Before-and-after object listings
"""

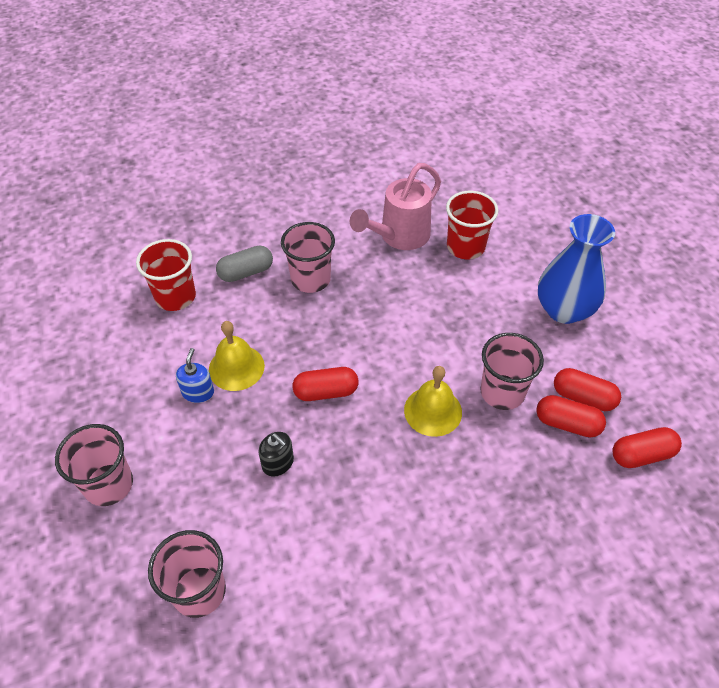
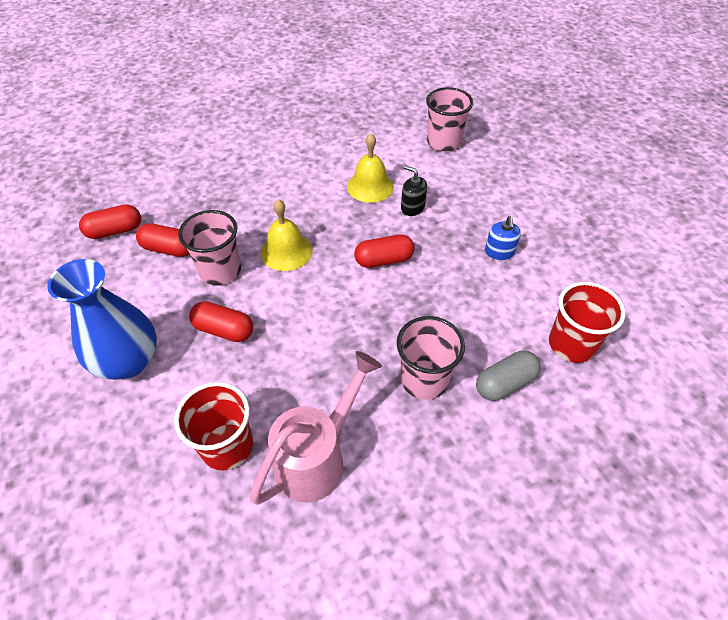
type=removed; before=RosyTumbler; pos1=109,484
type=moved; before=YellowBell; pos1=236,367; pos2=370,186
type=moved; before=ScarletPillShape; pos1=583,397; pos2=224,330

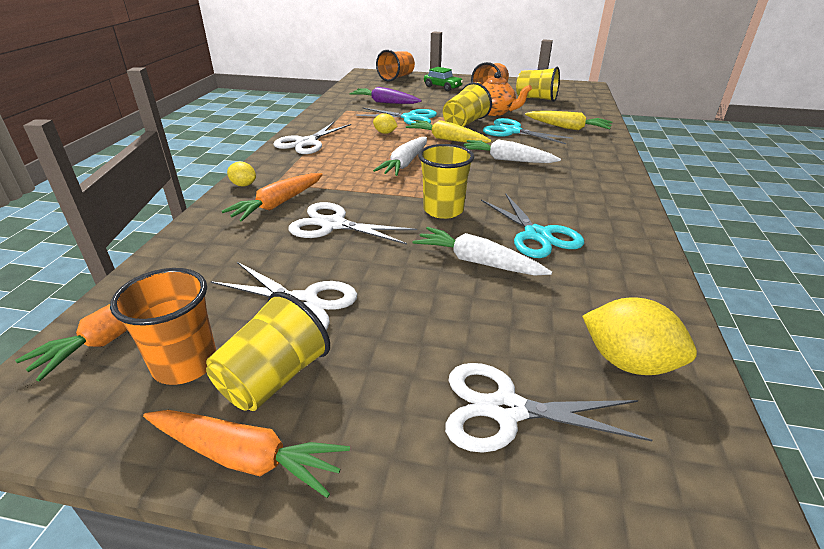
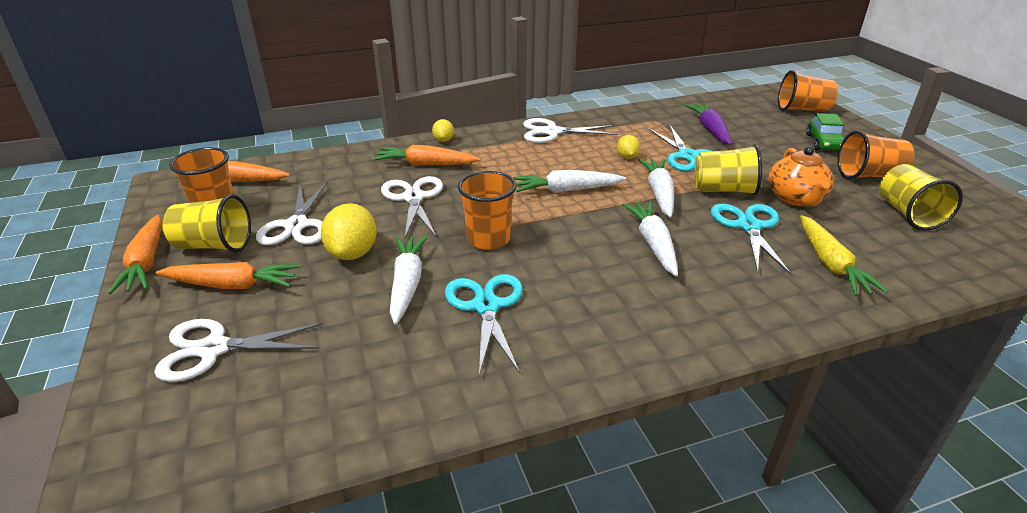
type=added; after=OrangeColouredRootVegetable; pos2=232,285
type=moved; before=YellowToyLemon; pos1=628,362; pos2=353,253
type=recoloured; before=YellowRootVegetable; after=WhiteRootVegetable; pos1=447,139; pos2=659,193
type=recoloured; before=YellowTumbler; after=OrangeColouredTumbler; pos1=443,210; pos2=488,239
type=turned; before=WhiteScissors; pos1=506,409; pos2=213,349; turn=-75
type=turned; before=AquaScissors; pos1=537,235; pos2=486,306; turn=135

"""

EXERCISE OBJECTIVE: Only the lines from the beginning of the records up to and including the line with "type=added; after=OrangeColouredRootVegetable; pos2=232,285" should appear, exactly as they are, and no pictures.

ANSWER SPACE:
type=removed; before=RosyTumbler; pos1=109,484
type=moved; before=YellowBell; pos1=236,367; pos2=370,186
type=moved; before=ScarletPillShape; pos1=583,397; pos2=224,330

type=added; after=OrangeColouredRootVegetable; pos2=232,285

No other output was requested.